(Supplied material Opens)
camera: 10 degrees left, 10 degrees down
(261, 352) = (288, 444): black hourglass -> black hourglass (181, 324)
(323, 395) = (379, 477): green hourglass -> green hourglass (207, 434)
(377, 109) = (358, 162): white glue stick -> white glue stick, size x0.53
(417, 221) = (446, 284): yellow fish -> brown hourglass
(Supplied material Closes)
(Supplied material Opens)
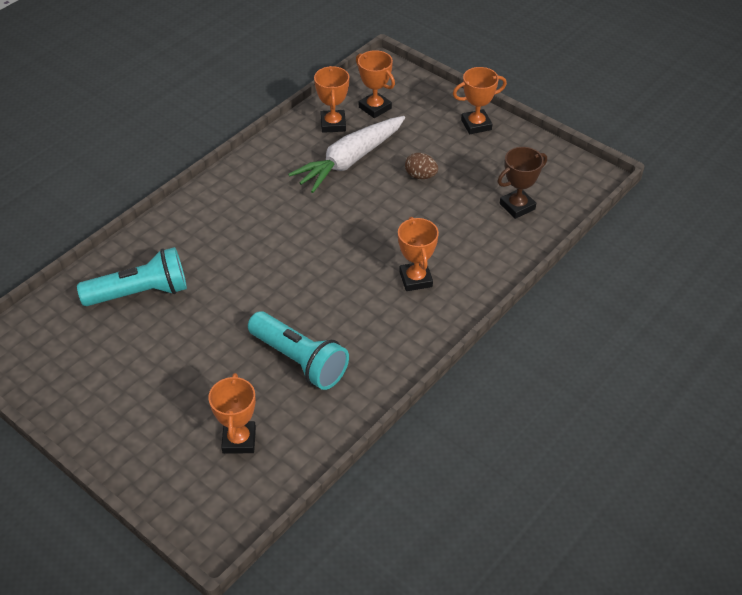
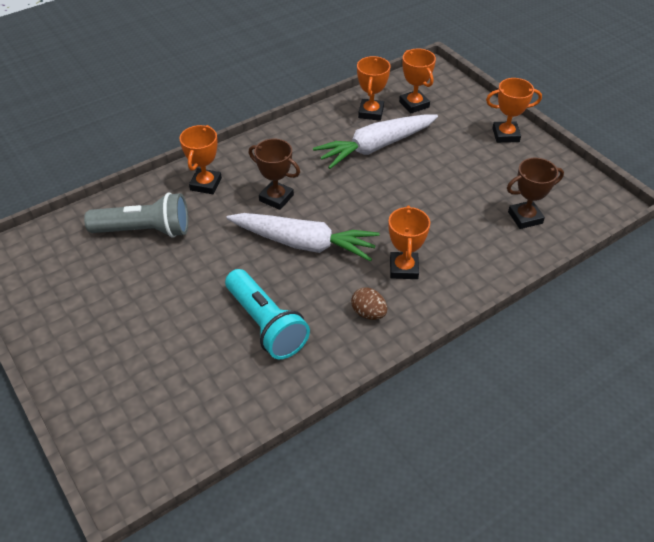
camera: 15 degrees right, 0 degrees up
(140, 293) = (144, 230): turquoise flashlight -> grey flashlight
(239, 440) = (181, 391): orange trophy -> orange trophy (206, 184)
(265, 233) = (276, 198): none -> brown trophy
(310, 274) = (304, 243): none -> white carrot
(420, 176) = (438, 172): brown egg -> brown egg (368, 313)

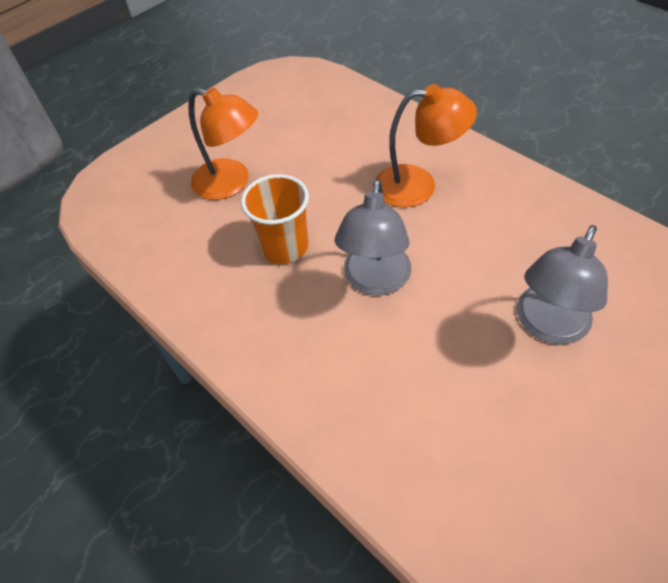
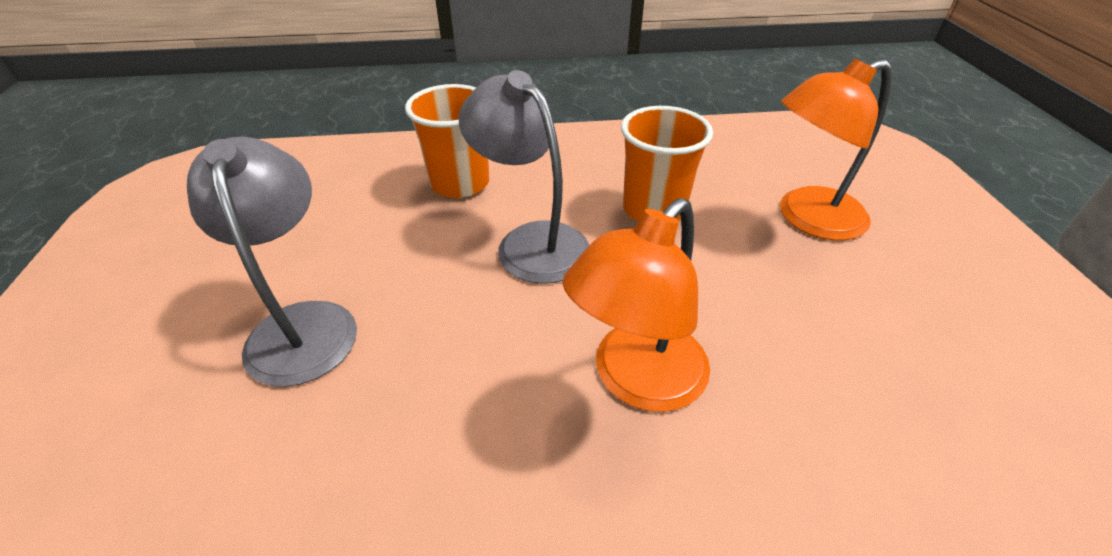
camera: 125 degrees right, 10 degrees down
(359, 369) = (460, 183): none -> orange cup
(Supplied material Closes)
(Supplied material Opens)
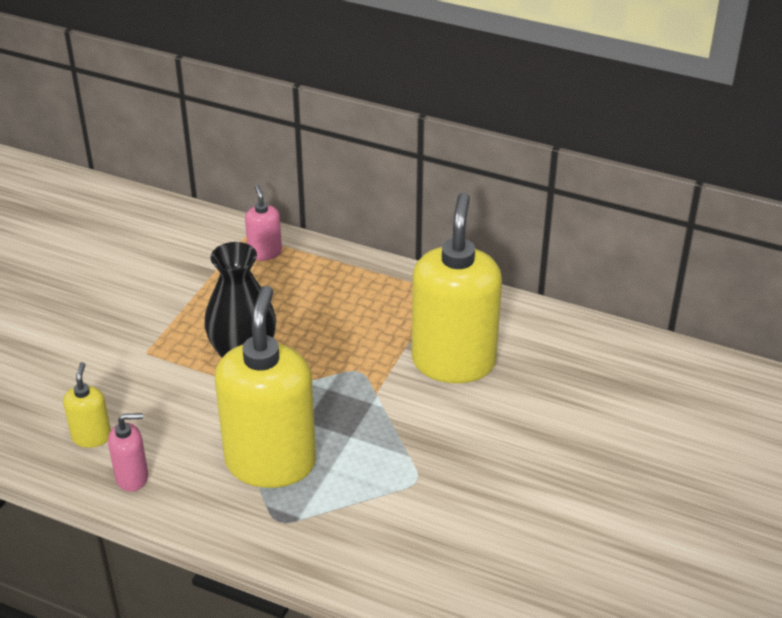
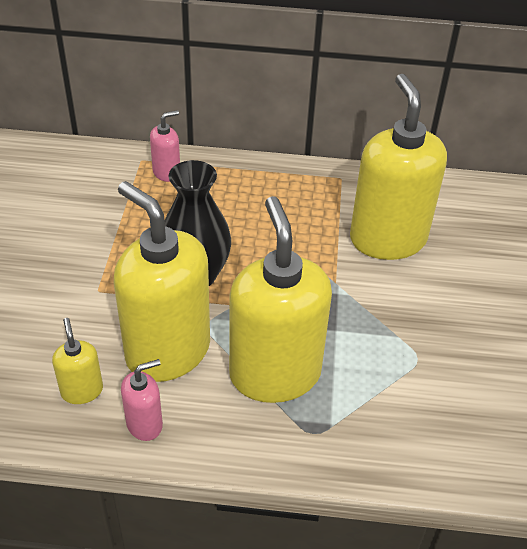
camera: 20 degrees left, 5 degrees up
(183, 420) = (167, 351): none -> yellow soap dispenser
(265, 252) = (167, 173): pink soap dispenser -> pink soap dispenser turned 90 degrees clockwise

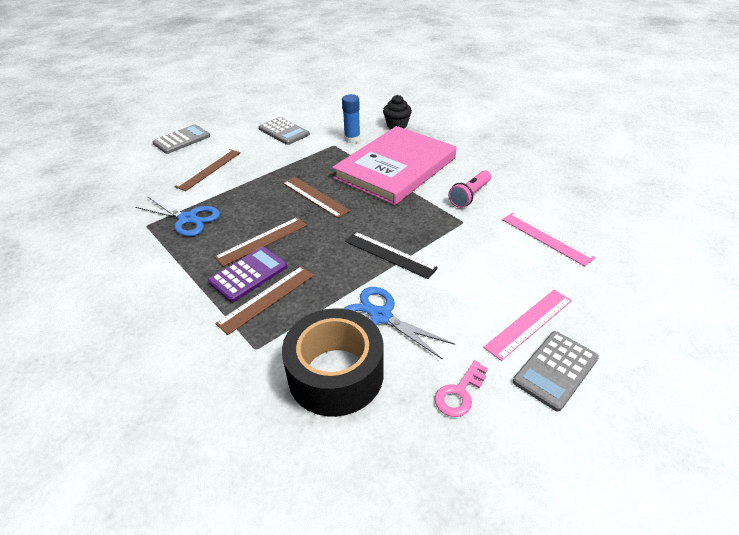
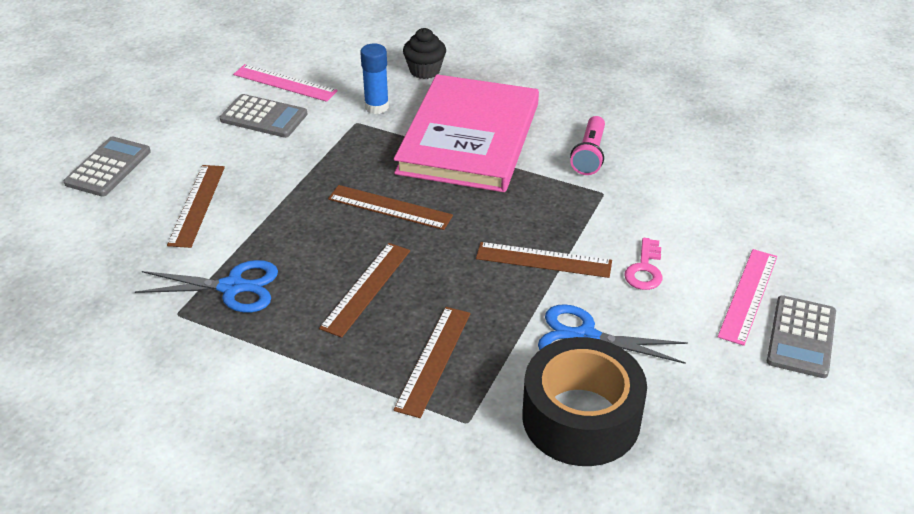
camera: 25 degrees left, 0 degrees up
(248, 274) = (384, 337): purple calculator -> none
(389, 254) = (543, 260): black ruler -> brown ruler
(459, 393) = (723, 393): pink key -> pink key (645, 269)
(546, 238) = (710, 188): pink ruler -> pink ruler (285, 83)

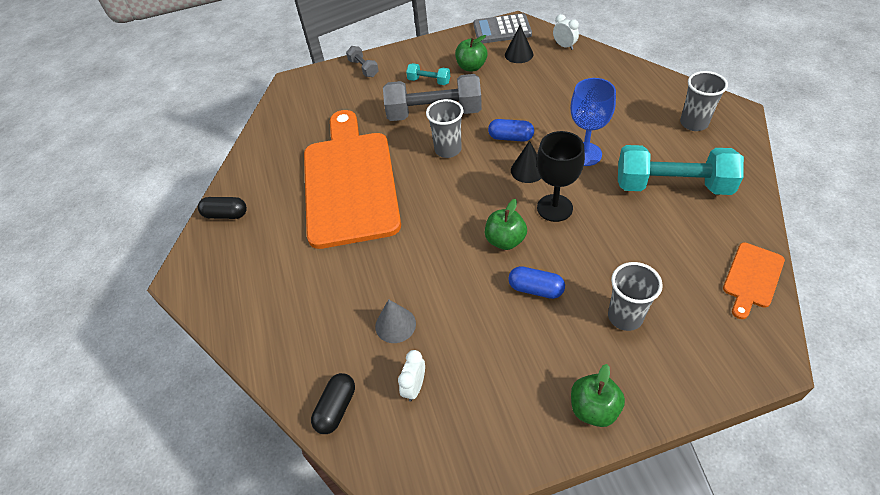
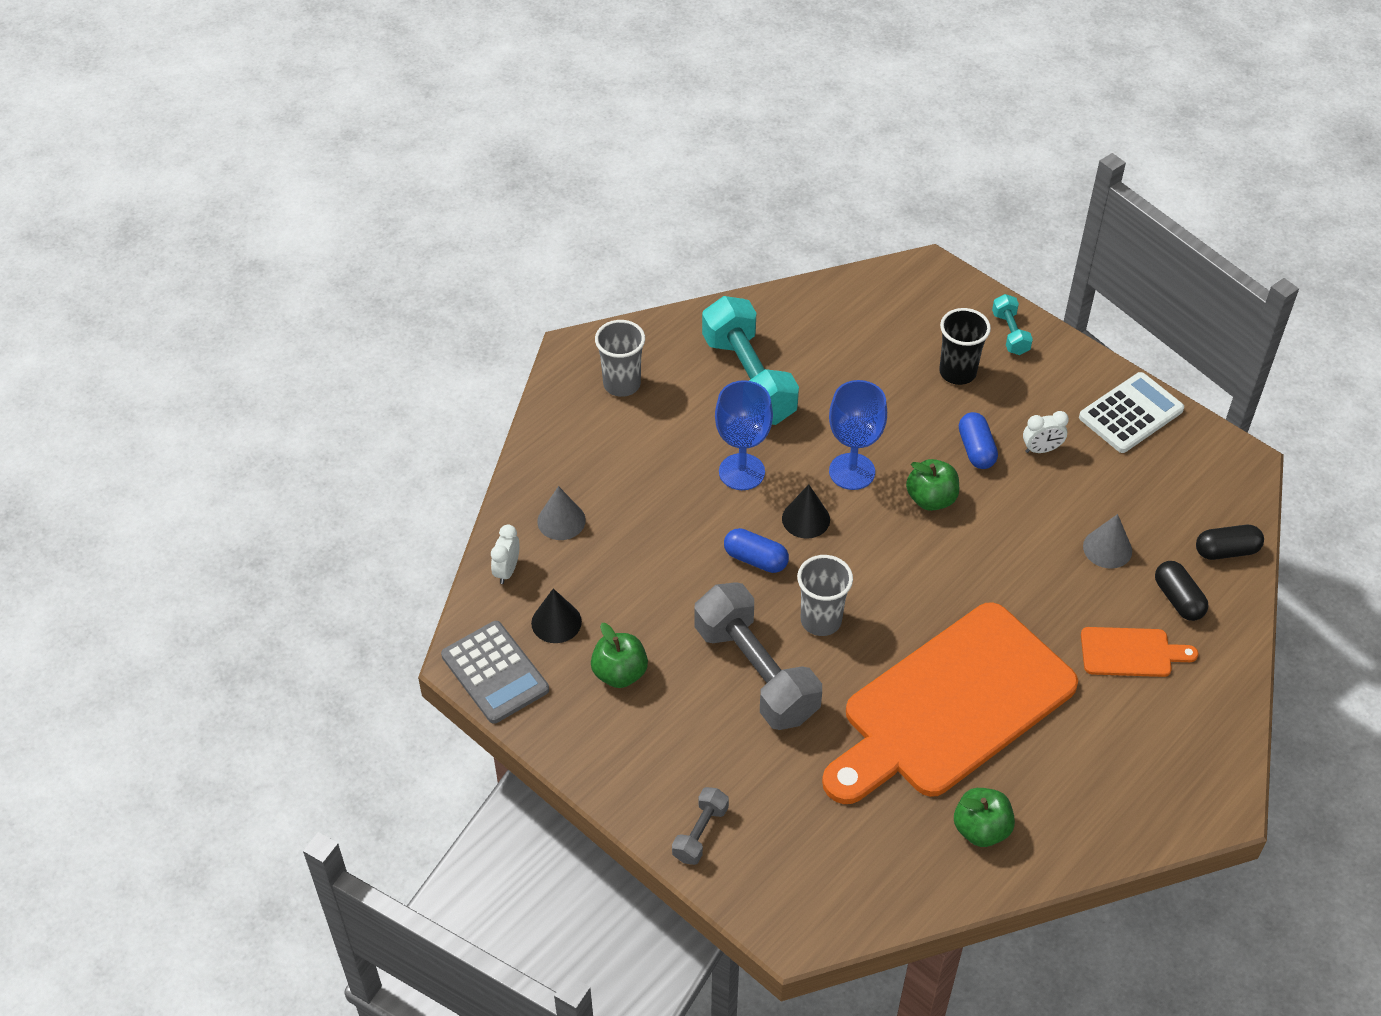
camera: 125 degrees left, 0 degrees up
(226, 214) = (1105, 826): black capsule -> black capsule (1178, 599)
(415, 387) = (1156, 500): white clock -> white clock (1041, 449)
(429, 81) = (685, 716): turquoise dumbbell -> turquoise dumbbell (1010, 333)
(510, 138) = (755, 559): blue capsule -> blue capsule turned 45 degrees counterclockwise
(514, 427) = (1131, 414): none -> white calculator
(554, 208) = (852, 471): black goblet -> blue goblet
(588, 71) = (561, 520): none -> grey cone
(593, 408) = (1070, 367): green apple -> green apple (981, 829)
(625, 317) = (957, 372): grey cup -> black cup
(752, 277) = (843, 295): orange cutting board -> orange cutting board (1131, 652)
(Supplied material Closes)
- **What is being asked**:
Where the listing above has a line with "(514, 427) = (1131, 414): none", start there, and output every line exactly through the line with "(752, 277) = (843, 295): orange", which is also included.

- **Response area**:
(514, 427) = (1131, 414): none -> white calculator
(554, 208) = (852, 471): black goblet -> blue goblet
(588, 71) = (561, 520): none -> grey cone
(593, 408) = (1070, 367): green apple -> green apple (981, 829)
(625, 317) = (957, 372): grey cup -> black cup
(752, 277) = (843, 295): orange cutting board -> orange cutting board (1131, 652)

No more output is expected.